• _WORK INSTRUCTIONS_
Only the lines from the one containing "KEYS1 pin K3: GP4 -> GP13" to the end of the records belong in the answer; repeat them exactly and drop the pictures.

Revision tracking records
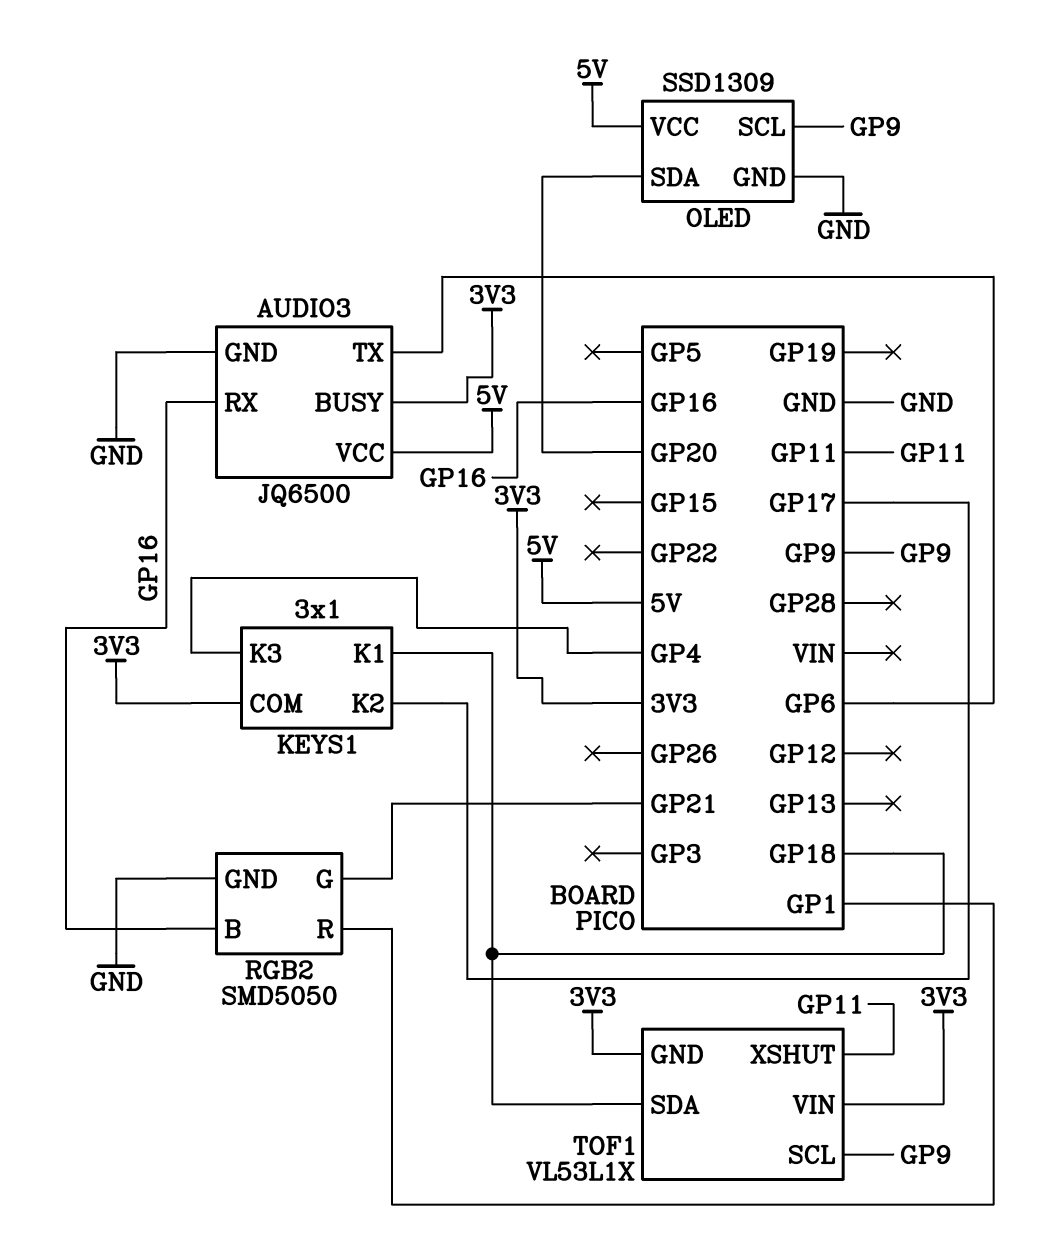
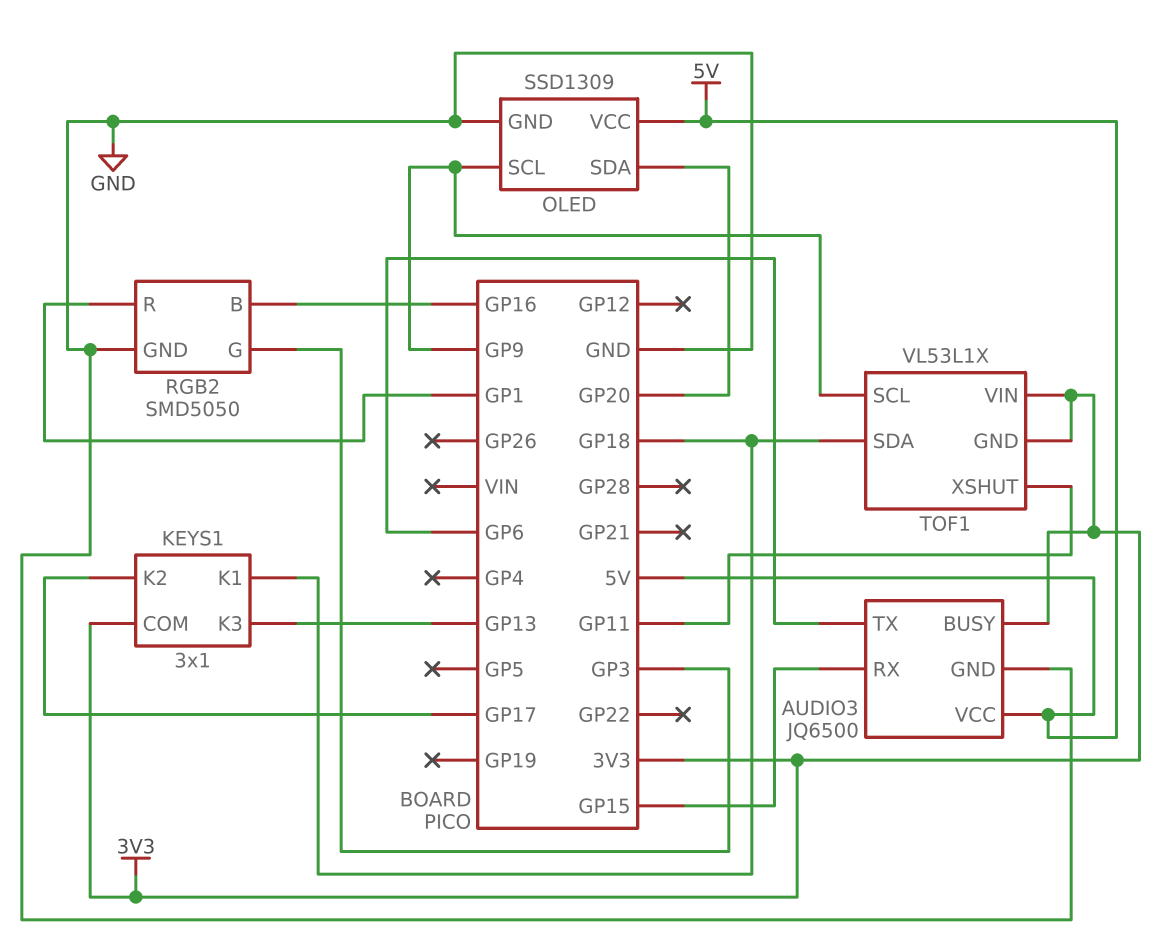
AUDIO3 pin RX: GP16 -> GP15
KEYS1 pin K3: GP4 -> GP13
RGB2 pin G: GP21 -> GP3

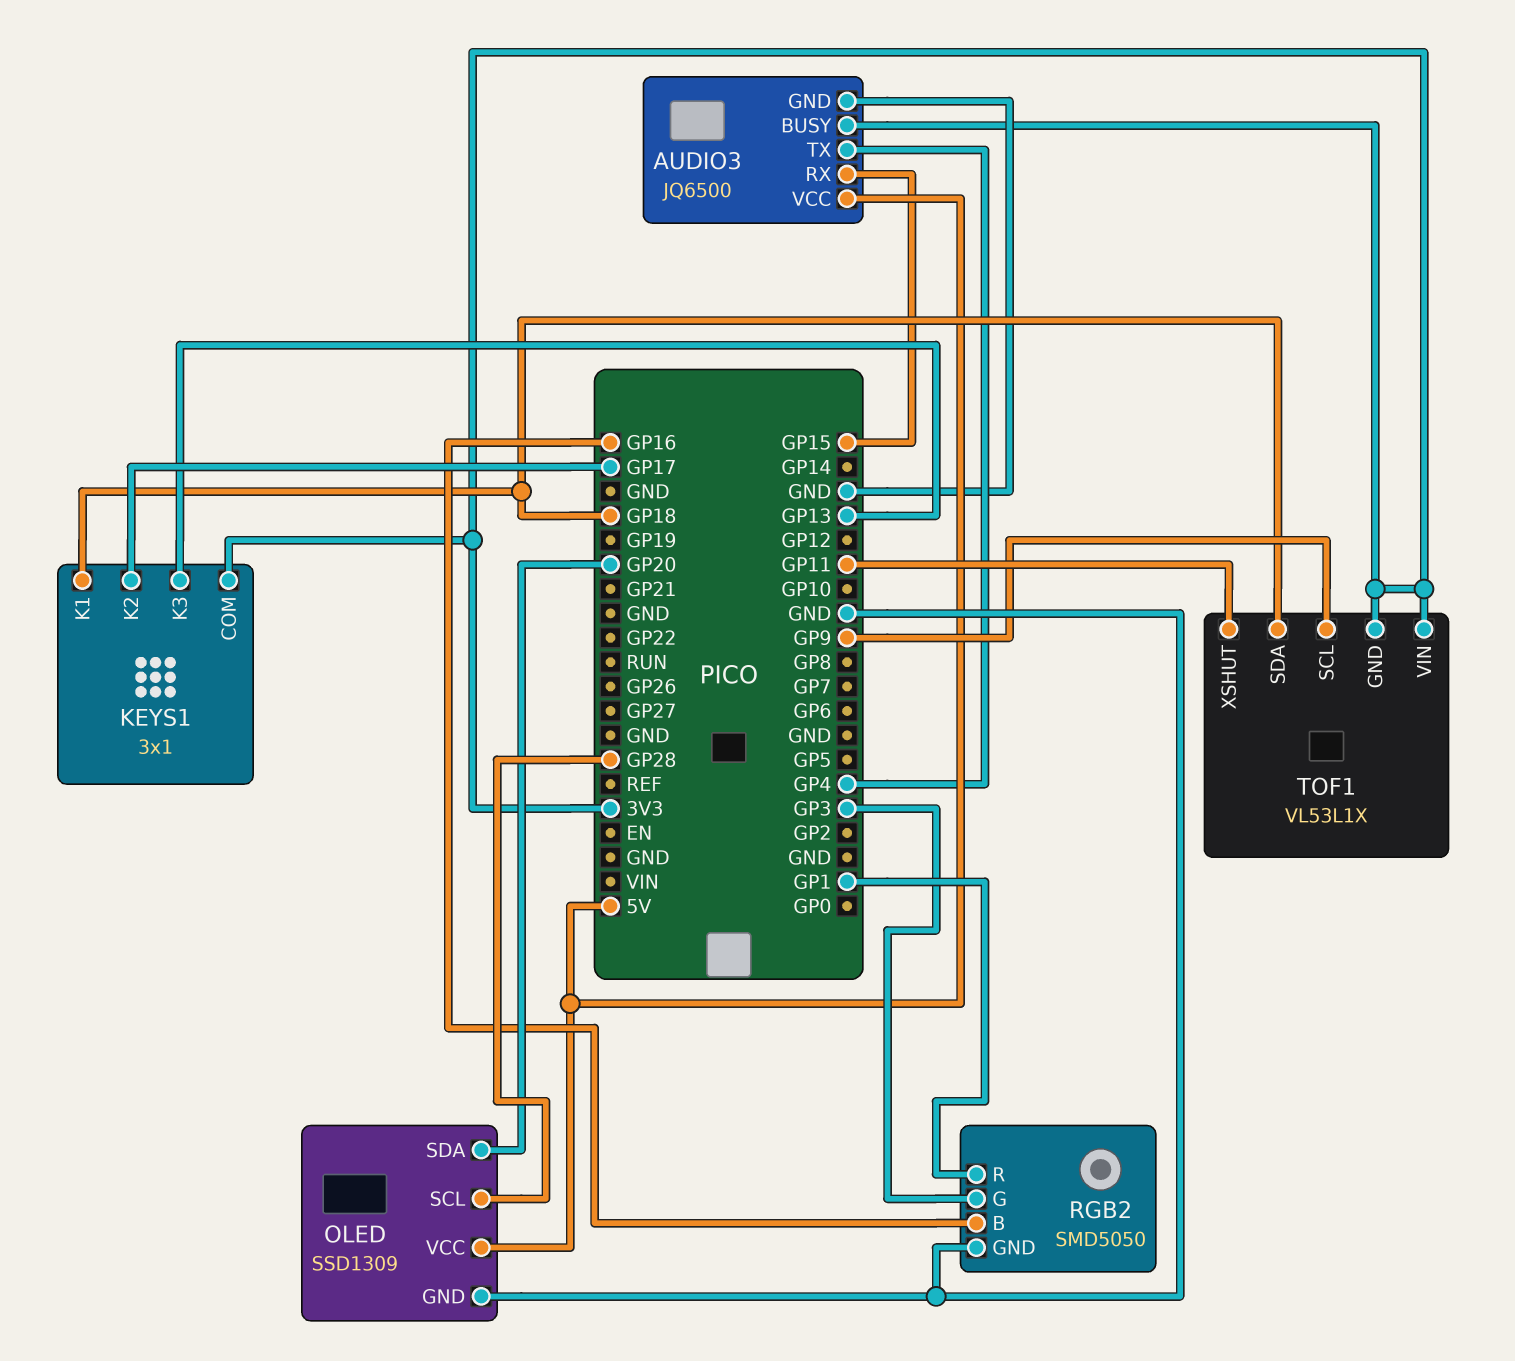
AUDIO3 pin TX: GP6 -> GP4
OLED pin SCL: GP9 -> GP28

• _ANSWER TO THIS PROBLEM_
KEYS1 pin K3: GP4 -> GP13
RGB2 pin G: GP21 -> GP3

AUDIO3 pin TX: GP6 -> GP4
OLED pin SCL: GP9 -> GP28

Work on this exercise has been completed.